[TASK STATEMENT]: A complete answer includes every line below with the word "middle".

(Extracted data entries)
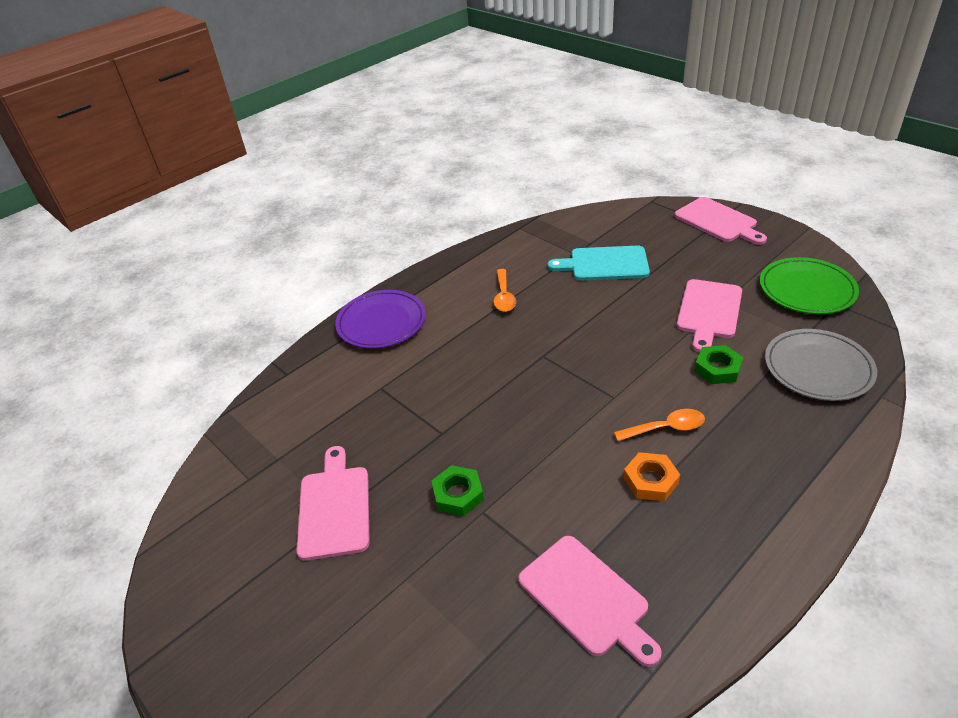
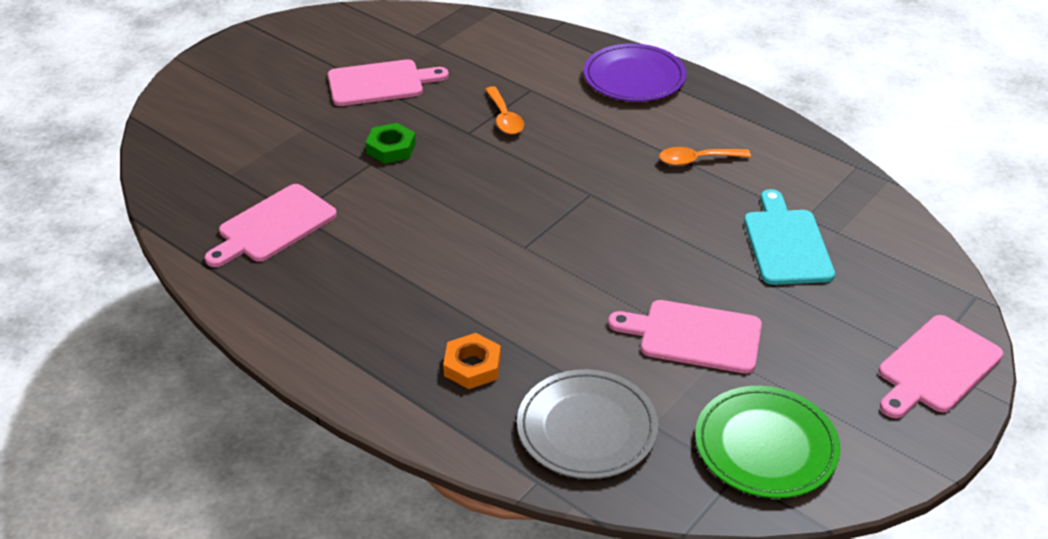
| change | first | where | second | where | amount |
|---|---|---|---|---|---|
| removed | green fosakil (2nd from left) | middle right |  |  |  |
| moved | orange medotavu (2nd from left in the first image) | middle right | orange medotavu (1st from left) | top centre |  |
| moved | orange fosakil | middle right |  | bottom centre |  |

[ANSWER TO THIS TASK]:
| removed | green fosakil (2nd from left) | middle right |  |  |  |
| moved | orange medotavu (2nd from left in the first image) | middle right | orange medotavu (1st from left) | top centre |  |
| moved | orange fosakil | middle right |  | bottom centre |  |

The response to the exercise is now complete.